## Exercise
Show each line of the entries below in which the word "size" appears.

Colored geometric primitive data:

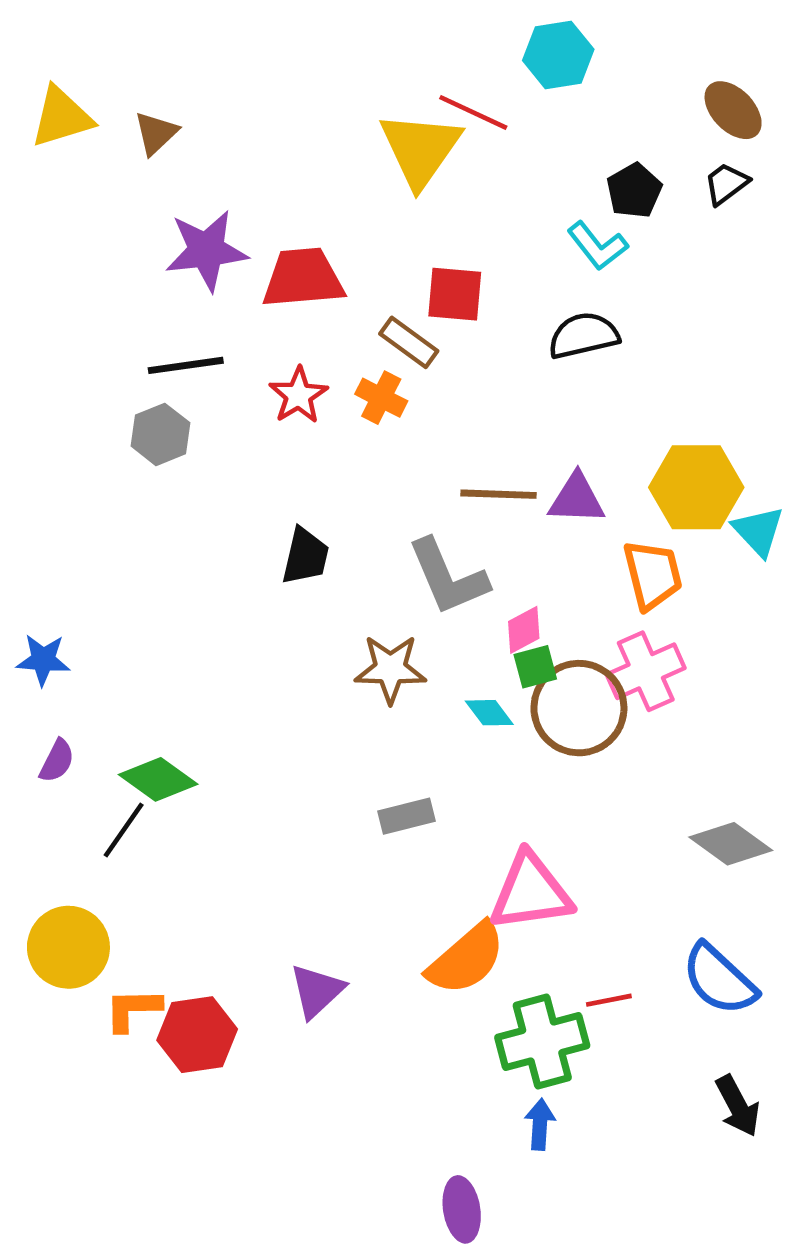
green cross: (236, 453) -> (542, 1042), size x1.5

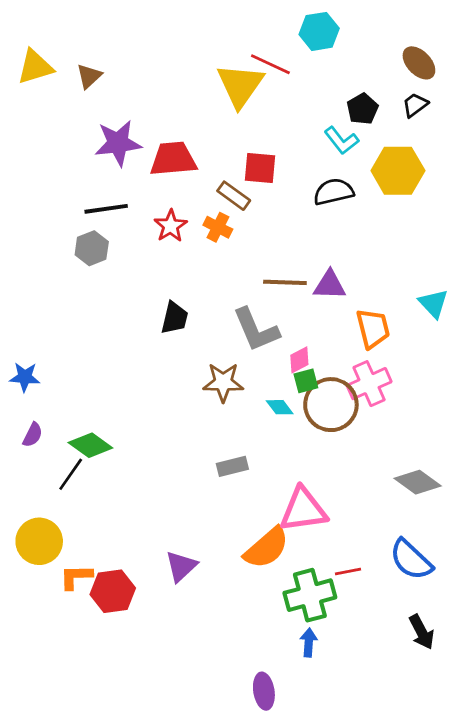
yellow hexagon: (696, 487) -> (398, 171), moved

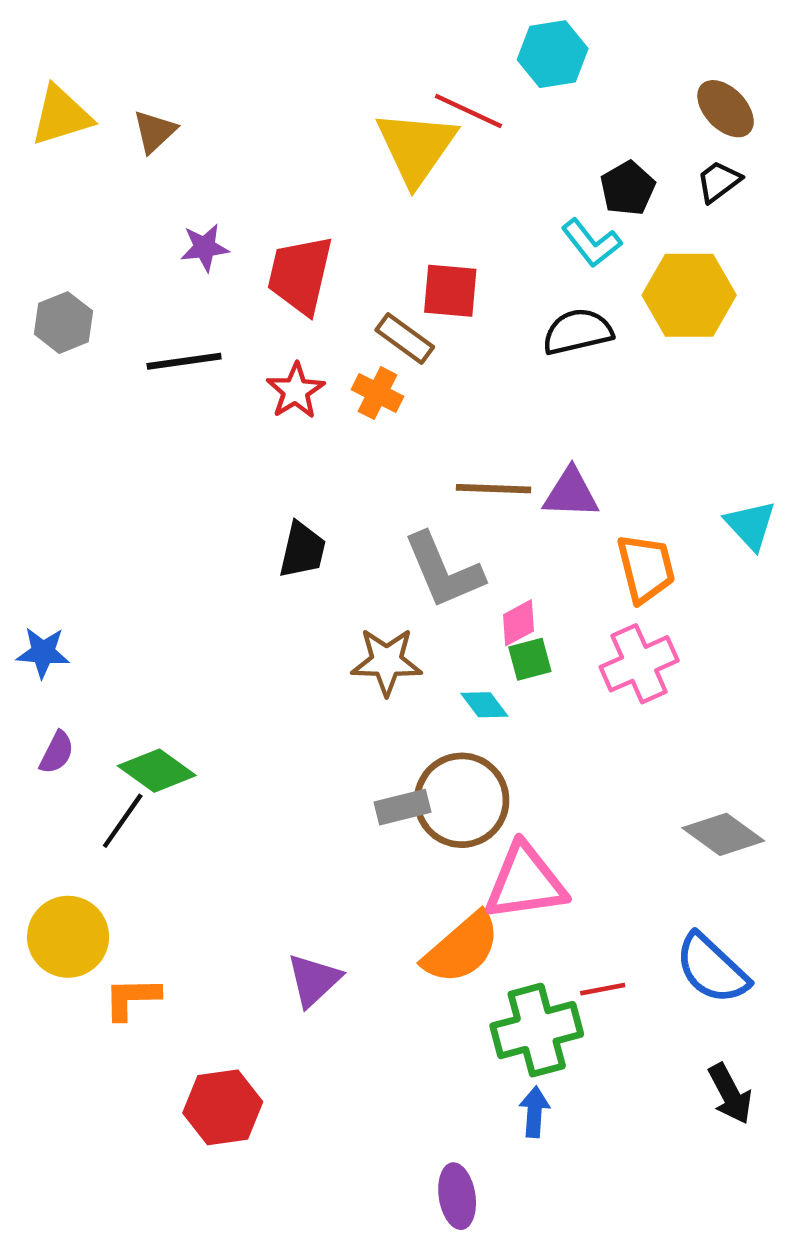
purple star: (118, 143) -> (205, 247), size x0.6
red trapezoid: (173, 159) -> (300, 275), turned -72
gray hexagon: (92, 248) -> (64, 323), moved
brown circle: (331, 405) -> (462, 800), moved
red hexagon: (113, 591) -> (223, 1107), moved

## Task output
green cross: (236, 453) -> (542, 1042), size x1.5
purple star: (118, 143) -> (205, 247), size x0.6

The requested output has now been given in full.